> **Listed records**:
* * * *

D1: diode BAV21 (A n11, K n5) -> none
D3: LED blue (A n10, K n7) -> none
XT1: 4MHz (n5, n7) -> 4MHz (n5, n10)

* * * *

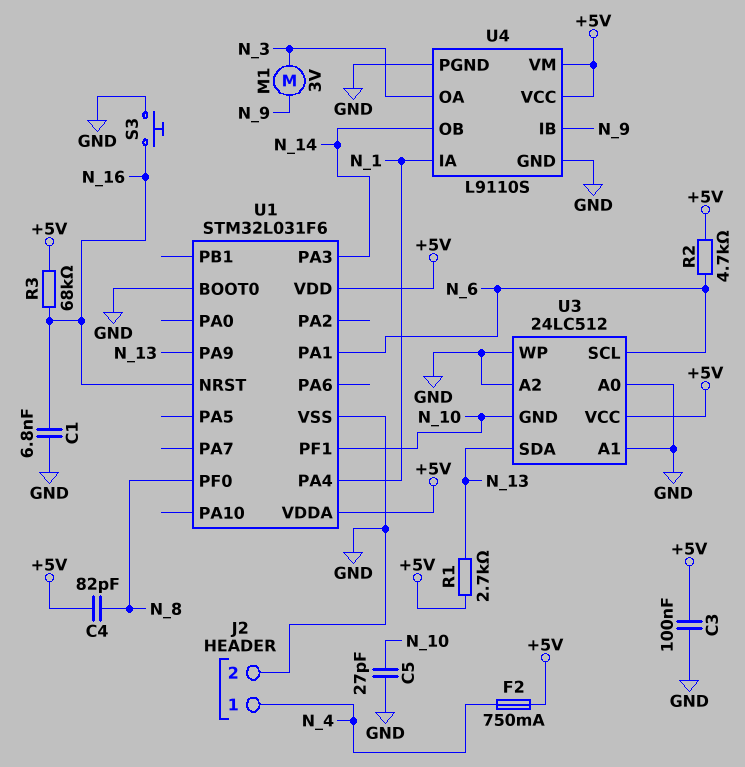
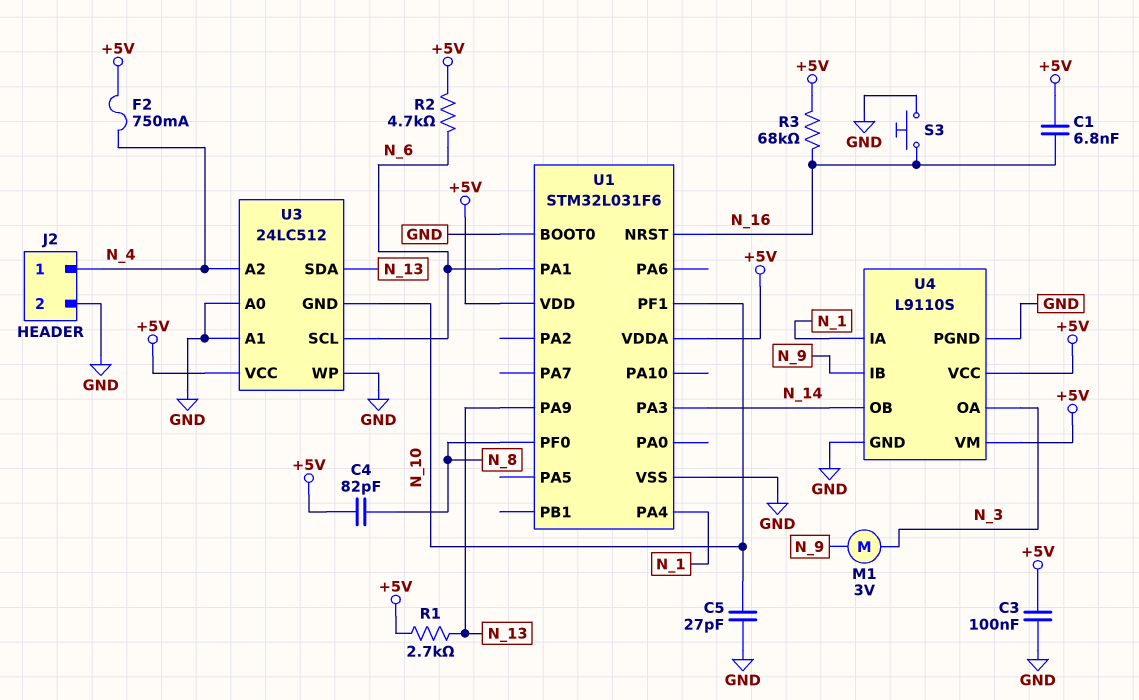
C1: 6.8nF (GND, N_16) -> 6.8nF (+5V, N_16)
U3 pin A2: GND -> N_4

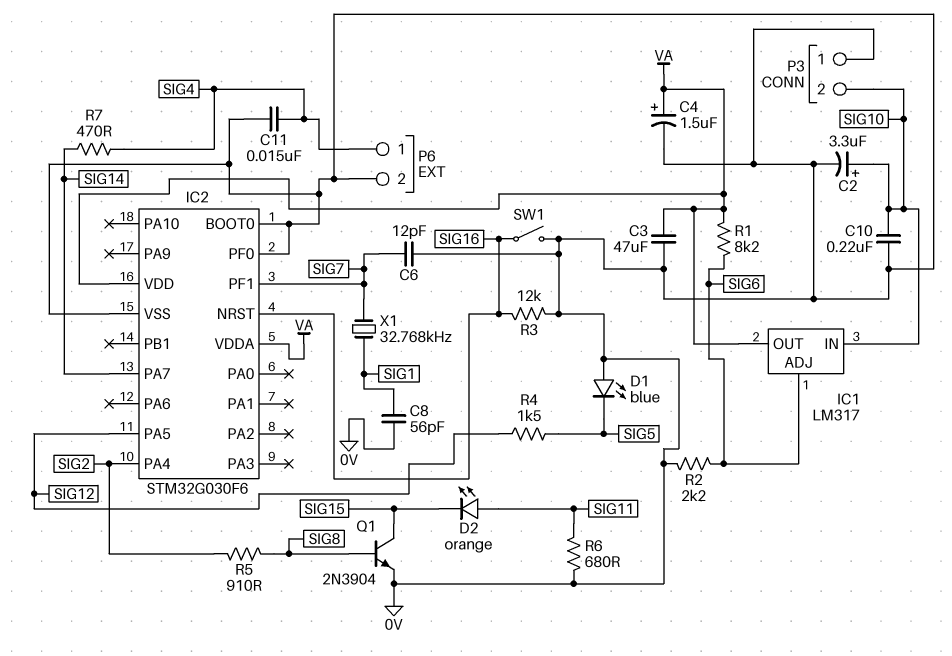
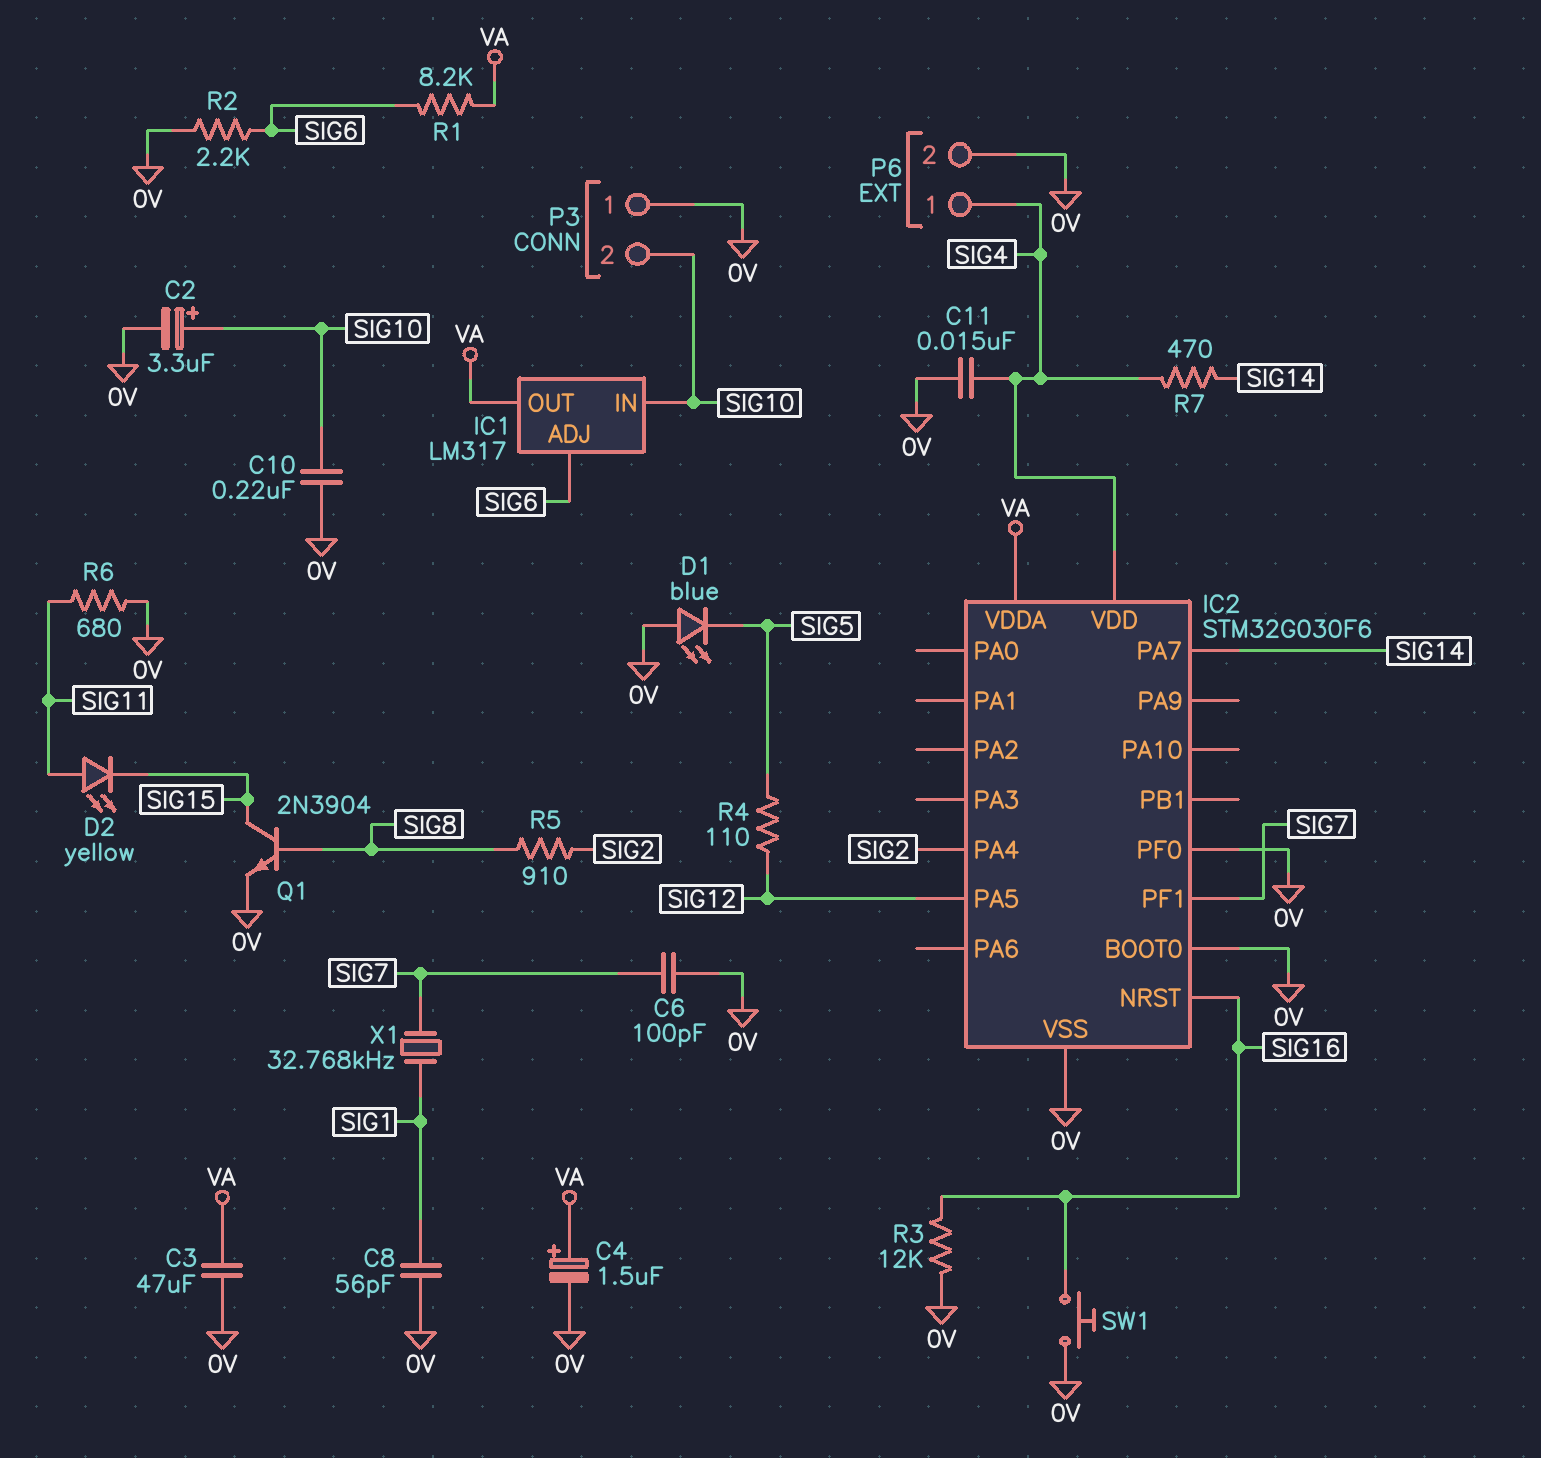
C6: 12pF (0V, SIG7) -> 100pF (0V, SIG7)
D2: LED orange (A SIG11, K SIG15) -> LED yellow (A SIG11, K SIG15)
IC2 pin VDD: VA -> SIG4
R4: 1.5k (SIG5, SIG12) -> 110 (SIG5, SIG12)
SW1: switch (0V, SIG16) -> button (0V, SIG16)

* * * *

> **What you are asked to do**: Copy only this part of the entries above: the line with "D1: diode BAV21 (A n11, K n5) -> none", the line with "XT1: 4MHz (n5, n7) -> 4MHz (n5, n10)", and the lines between, all exactly as written.

> **Answer to this exercise**:
D1: diode BAV21 (A n11, K n5) -> none
D3: LED blue (A n10, K n7) -> none
XT1: 4MHz (n5, n7) -> 4MHz (n5, n10)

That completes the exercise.